## Assignment
Your reply should consist only of the lines from the one holding "blue cone G2 level 1 -> blue brick G2 level 1" to the last line of the data below, written out exactly and without pictures.

━━━━━ Raw data ━━━━━

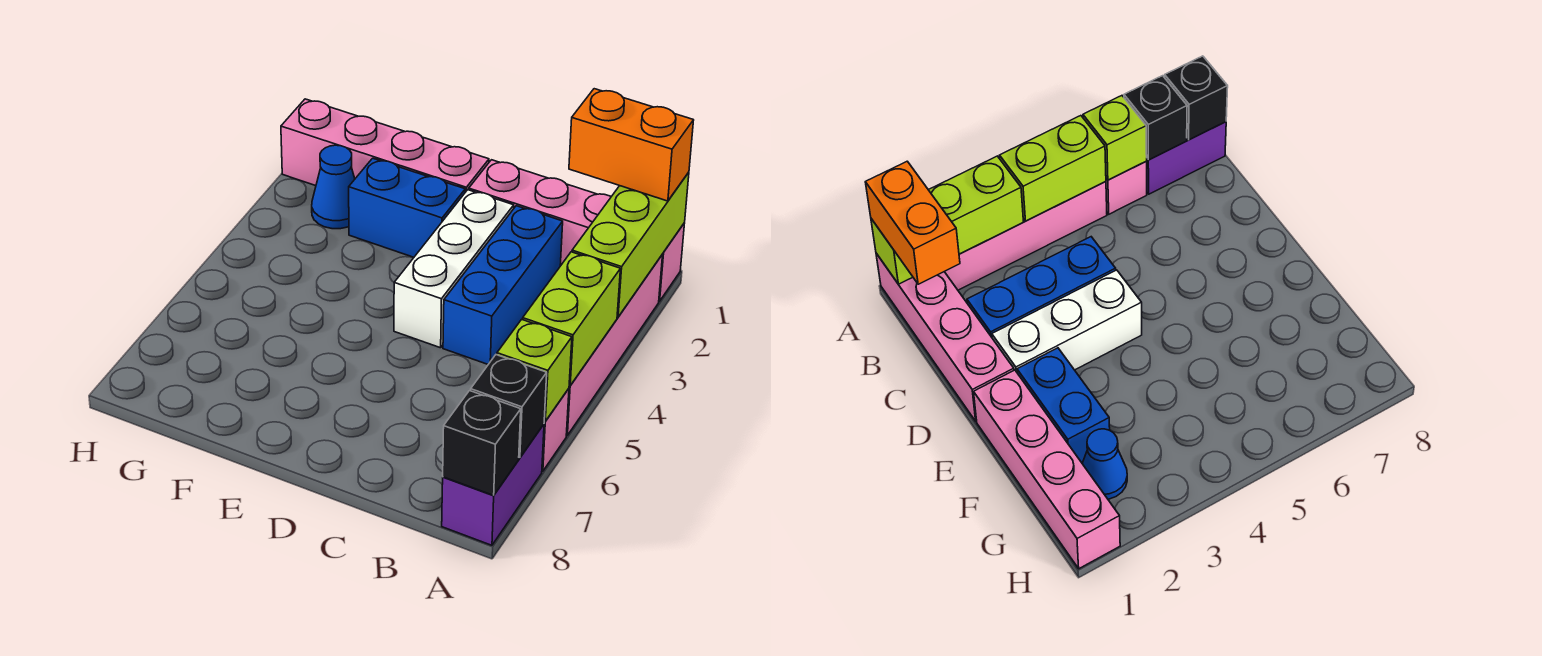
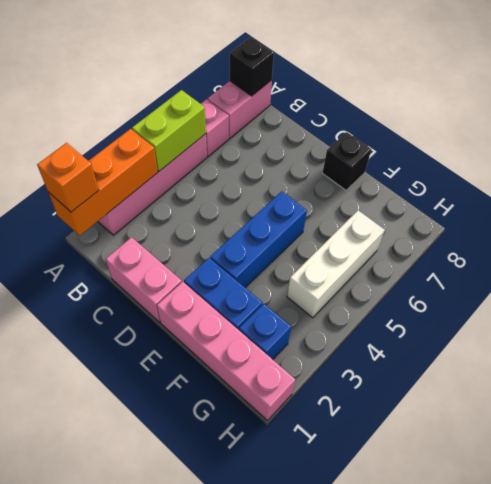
pink brick A1:D1 level 1 -> pink brick C1:D1 level 1
lime brick A1:A3 level 2 -> orange brick A1:A3 level 2
orange brick A1:B1 level 3 -> orange brick A1 level 3
lime brick A6 level 2 -> none
purple brick A7:A8 level 1 -> pink brick A7:A8 level 1
black brick A7 level 2 -> black brick E8 level 1
blue brick C2:C4 level 1 -> blue brick E3:E5 level 1
white brick D2:D4 level 1 -> white brick G4:G6 level 1
blue cone G2 level 1 -> blue brick G2 level 1

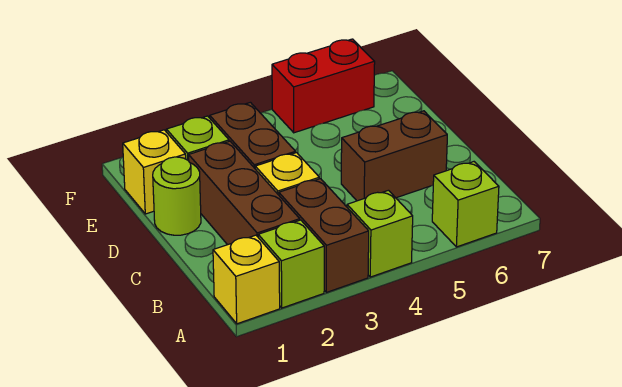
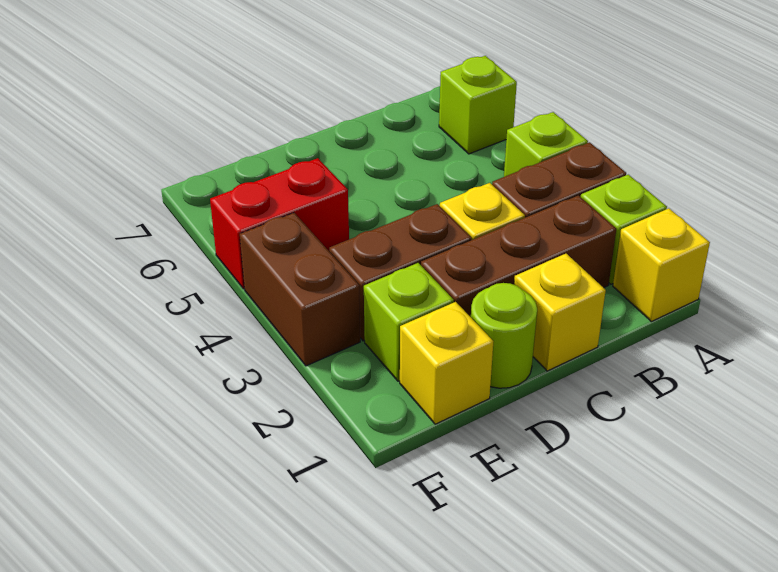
none -> yellow brick C1 level 1
brown brick C5:C6 level 1 -> brown brick F3:F4 level 1
red brick F5:F6 level 1 -> red brick E5:F5 level 1

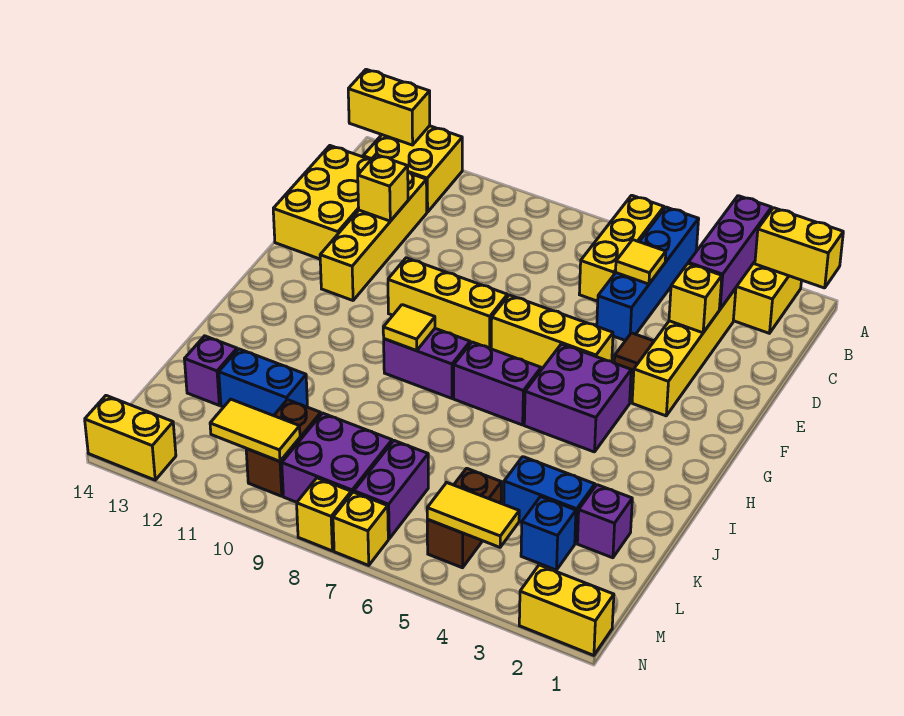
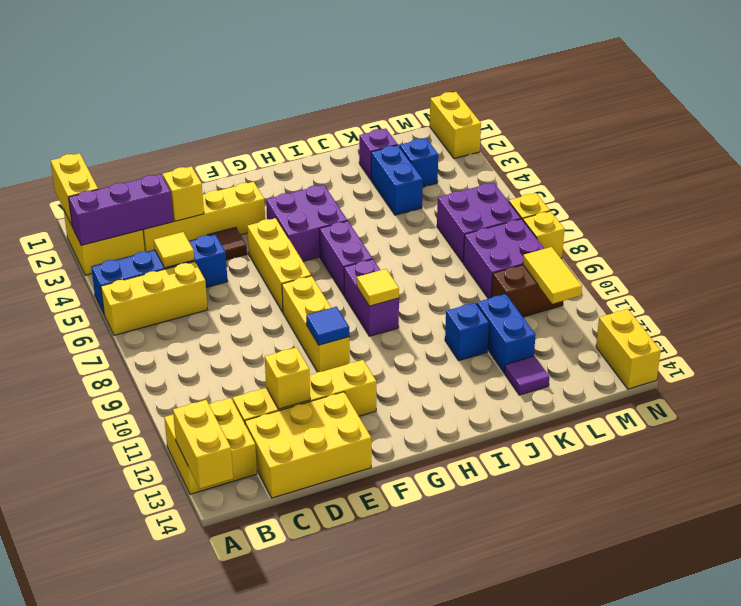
none -> blue tile F10 level 2
none -> blue brick J11 level 1
purple brick K13 level 1 -> purple tile K13 level 1
brown brick L5:M5 level 1 -> none
purple brick L7:M7 level 1 -> purple brick L6:M7 level 1
yellow tile M4:M5 level 2 -> none

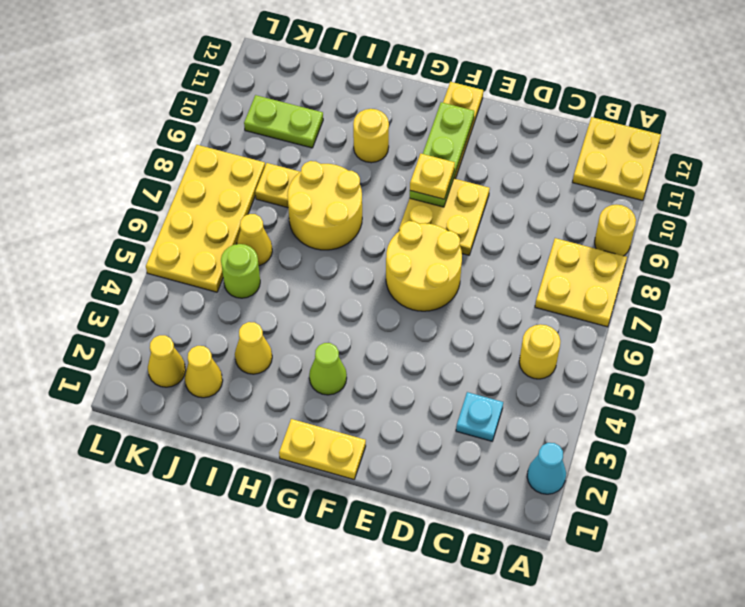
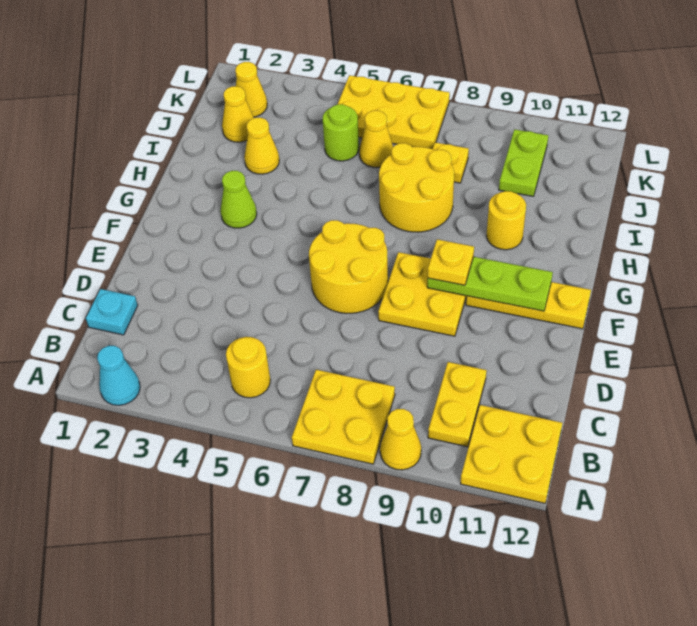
yellow round brick A9 level 1 -> yellow cone A9 level 1
cyan plate C3 level 1 -> cyan plate C1 level 1
yellow plate F1:G1 level 1 -> yellow plate B10:C10 level 1
yellow plate K5:L8 level 1 -> yellow plate K5:L7 level 1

━━━━━

## Written answer
blue cone G2 level 1 -> blue brick G2 level 1

none -> yellow brick C1 level 1
brown brick C5:C6 level 1 -> brown brick F3:F4 level 1
red brick F5:F6 level 1 -> red brick E5:F5 level 1

none -> blue tile F10 level 2
none -> blue brick J11 level 1
purple brick K13 level 1 -> purple tile K13 level 1
brown brick L5:M5 level 1 -> none
purple brick L7:M7 level 1 -> purple brick L6:M7 level 1
yellow tile M4:M5 level 2 -> none

yellow round brick A9 level 1 -> yellow cone A9 level 1
cyan plate C3 level 1 -> cyan plate C1 level 1
yellow plate F1:G1 level 1 -> yellow plate B10:C10 level 1
yellow plate K5:L8 level 1 -> yellow plate K5:L7 level 1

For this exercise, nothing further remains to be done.